Search the entries for the word "notebook" and report each line that has it.

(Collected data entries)
=-=-=-=-=

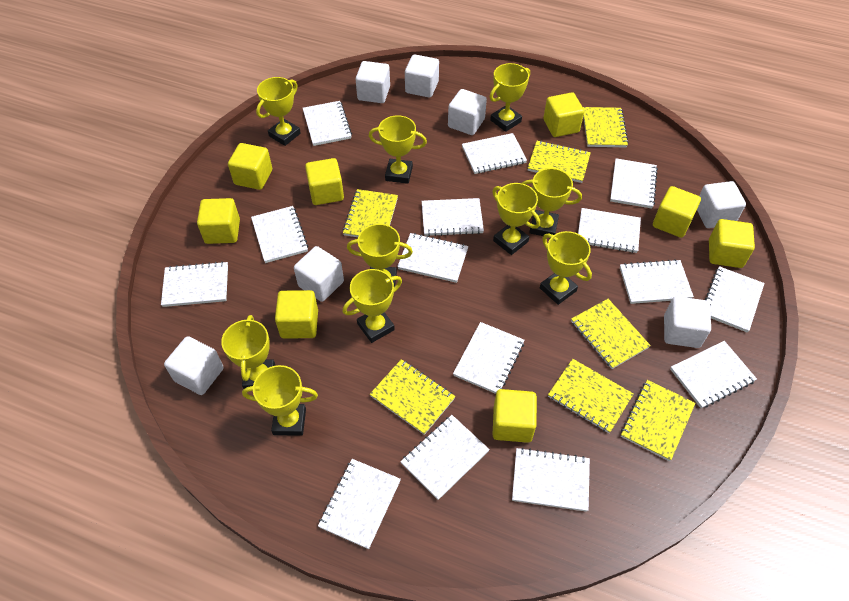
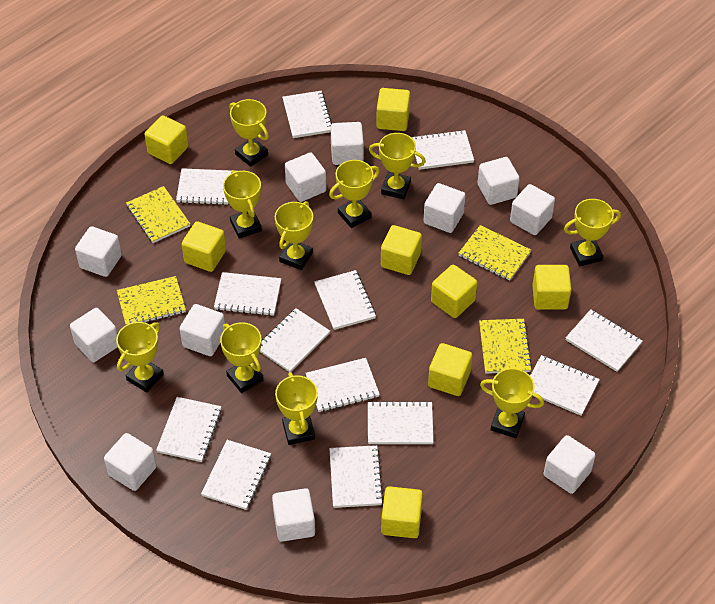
white cube: 7 -> 11
white notebook: 15 -> 13
yellow notebook: 7 -> 4

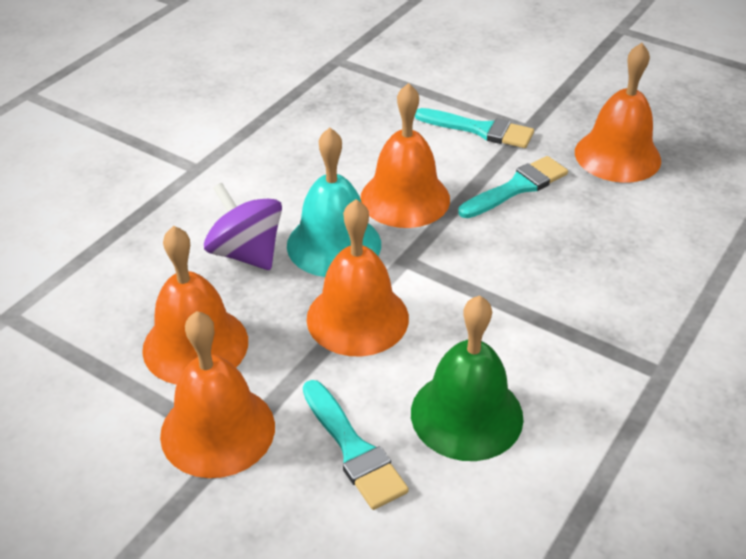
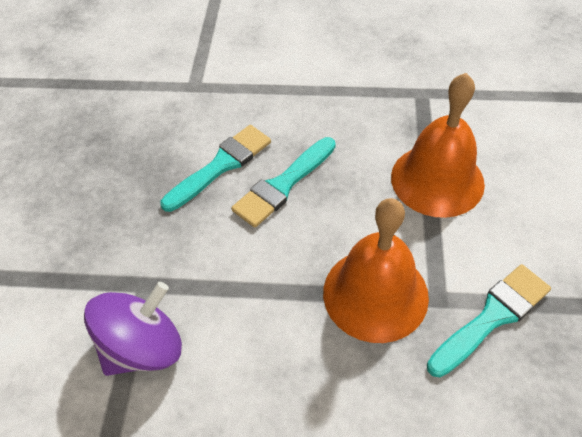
green bell: 1 -> 0
orange bell: 5 -> 2
turquoise bell: 1 -> 0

=-=-=-=-=

Answer box ->
white notebook: 15 -> 13
yellow notebook: 7 -> 4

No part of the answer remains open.